YOUR GOAL: Each line below that includes the word "none" is to be reported.
╭─ DATA
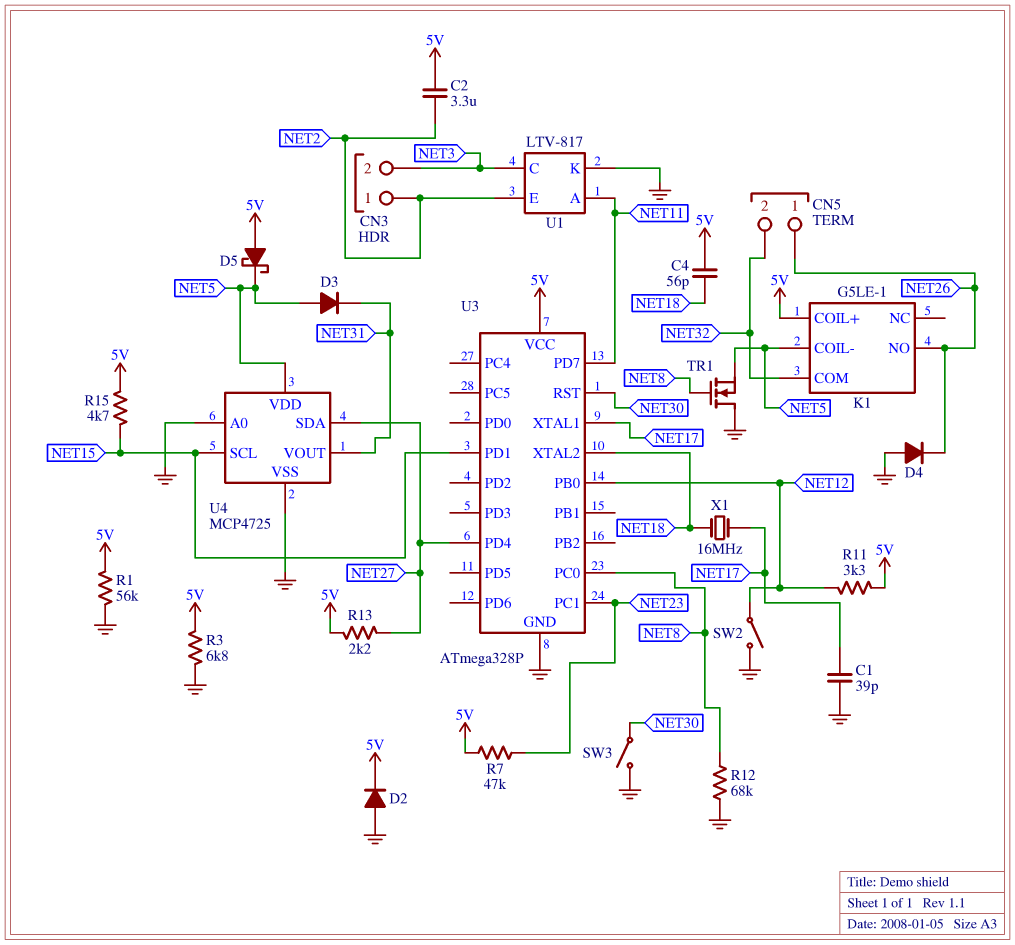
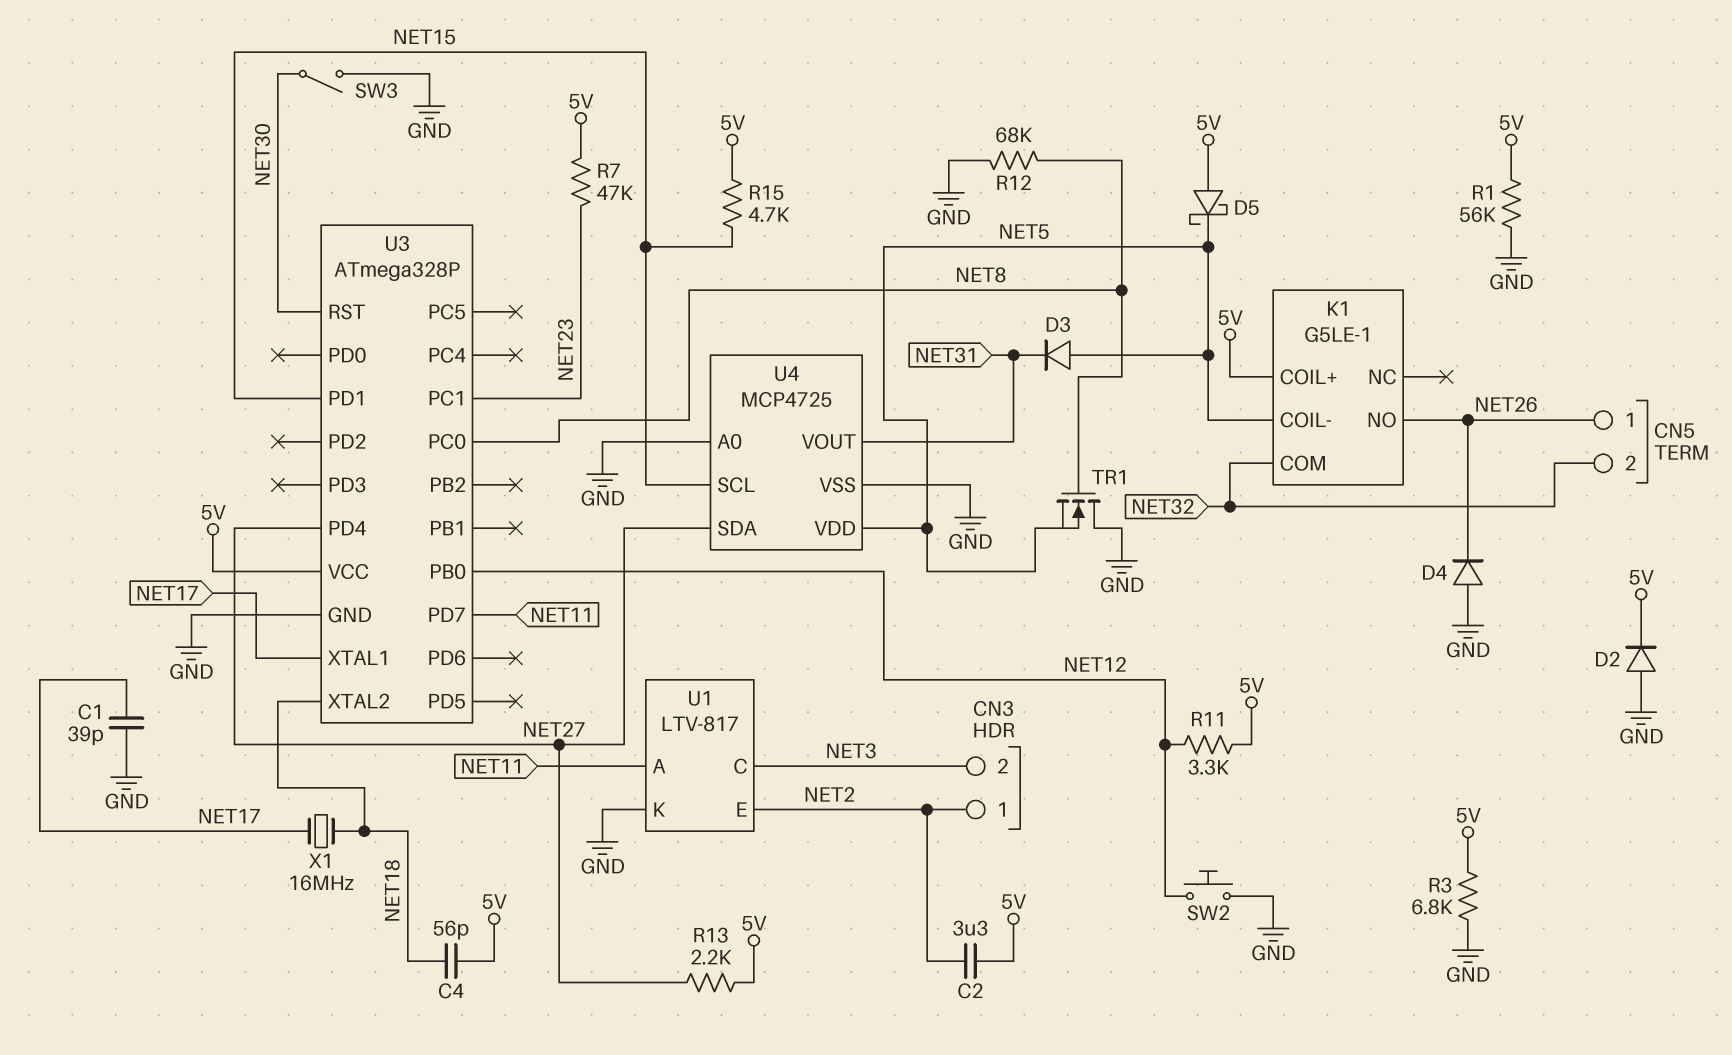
SW2: switch (GND, NET12) -> button (GND, NET12)

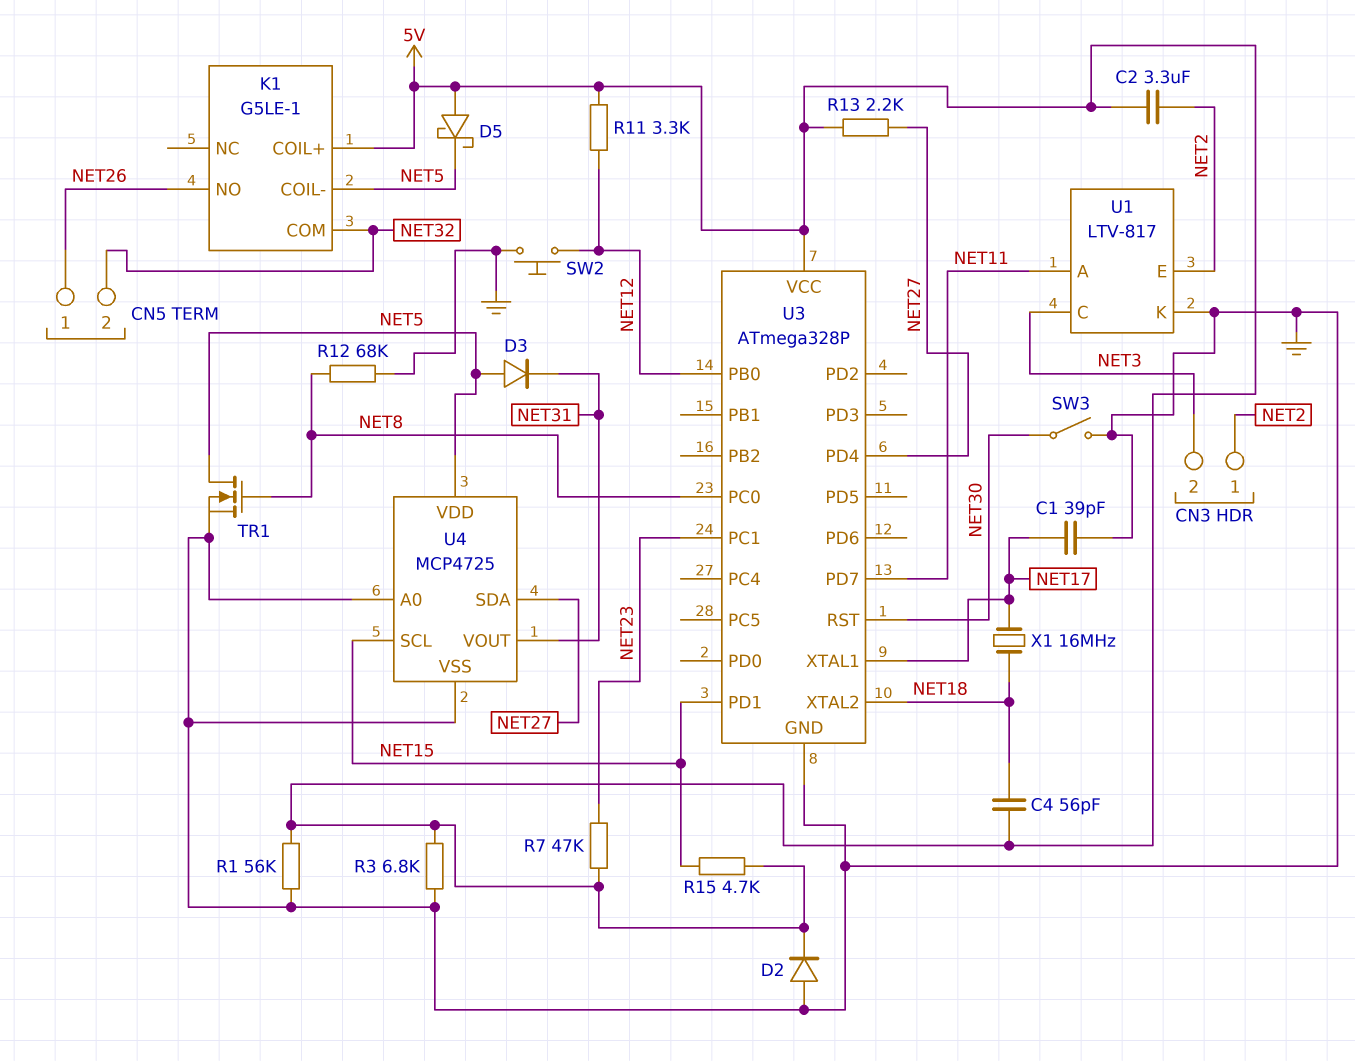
D4: diode (A GND, K NET26) -> none
TR1: NMOS (G NET8, D GND, S NET5) -> NMOS (G NET8, D NET5, S GND)

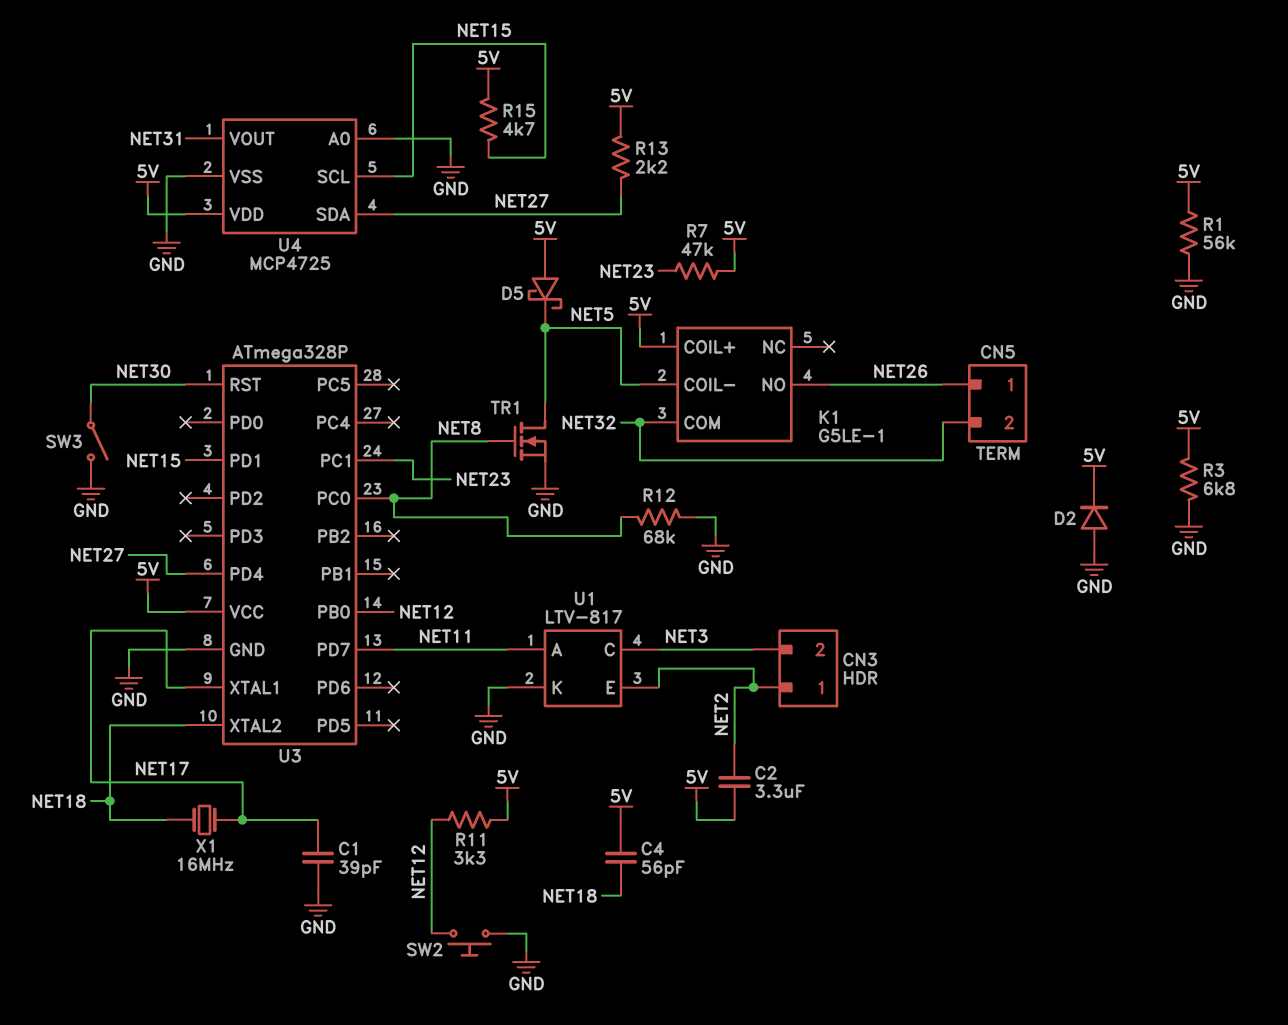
D3: diode (A NET5, K NET31) -> none
U4 pin VDD: NET5 -> 5V

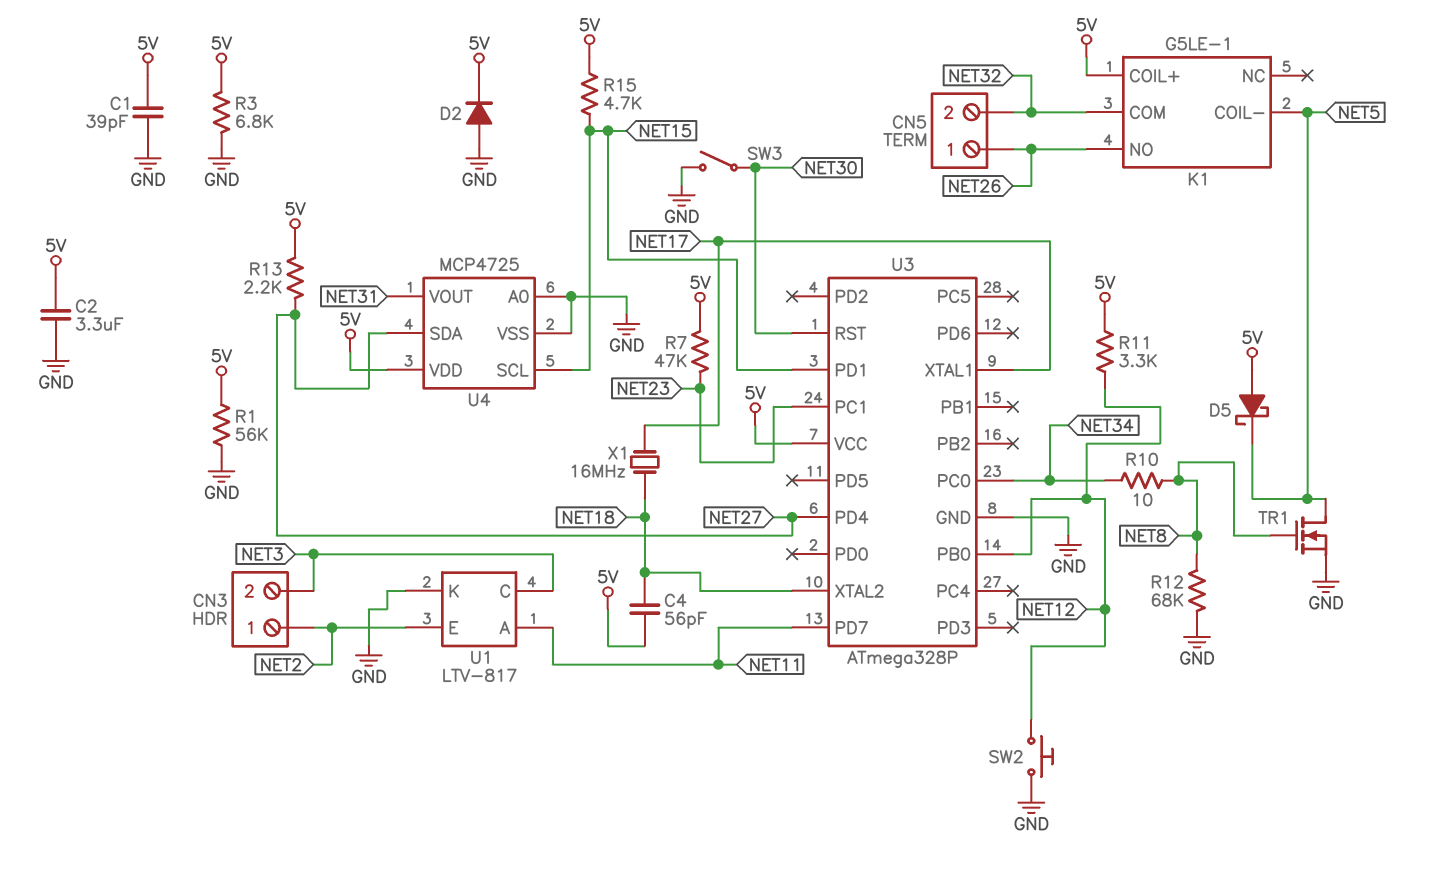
C1: 39pF (GND, NET17) -> 39pF (5V, GND)
C2: 3.3uF (5V, NET2) -> 3.3uF (5V, GND)
R10: none -> 10 (NET8, NET34)
U3 pin PC0: NET8 -> NET34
╰─
REPLY TO THE EXERCISE:
D4: diode (A GND, K NET26) -> none
D3: diode (A NET5, K NET31) -> none
R10: none -> 10 (NET8, NET34)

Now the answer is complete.